> _Problem statement_
Go through the material below, tally each line containing "button", and write the tally alone.

> _Given records_
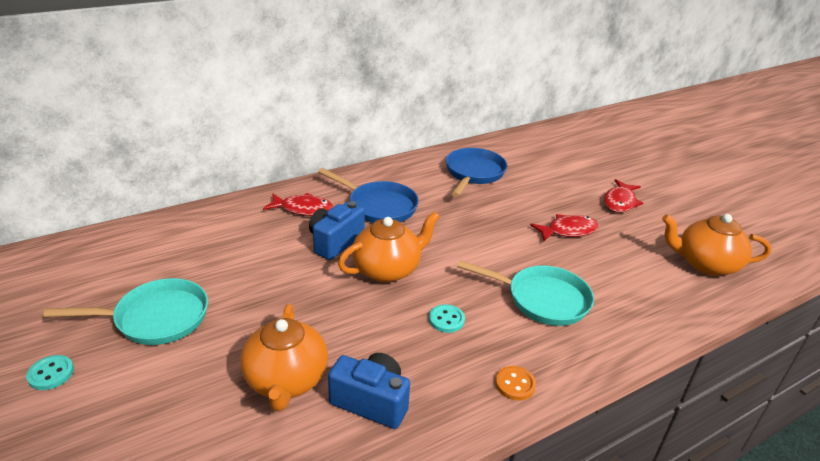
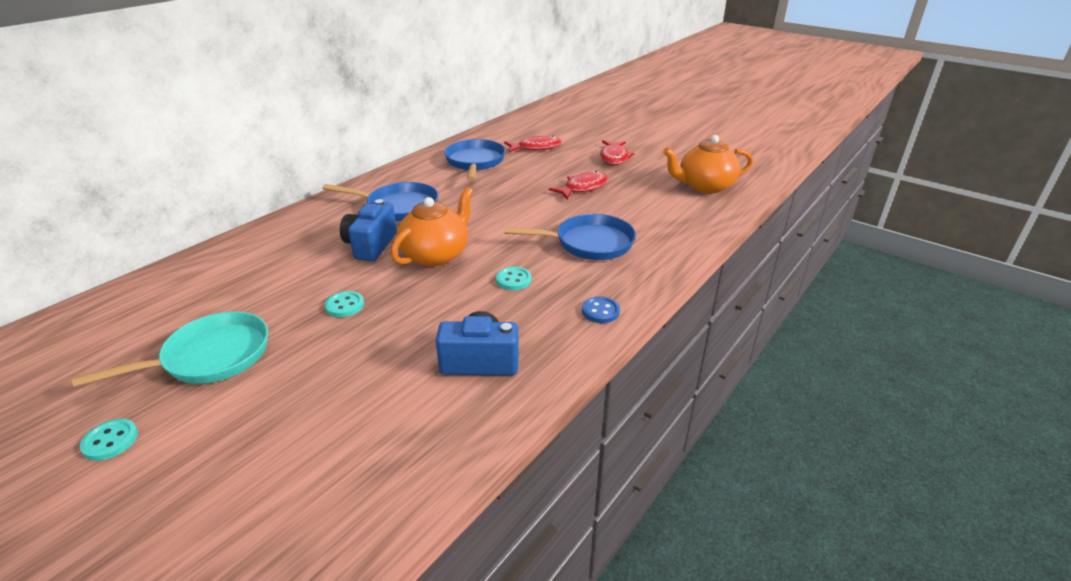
camera: 20 degrees left, 0 degrees up
orange teapot [240,304,328,411] -> none
red fish [263,193,333,216] -> red fish moved to [504,136,562,153]
turquoise pan [457,260,594,326] -> blue pan [504,214,636,260]
orange button [495,366,536,401] -> blue button [582,296,620,323]
none -> turquoise button [325,291,364,317]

> _Response to the task_
2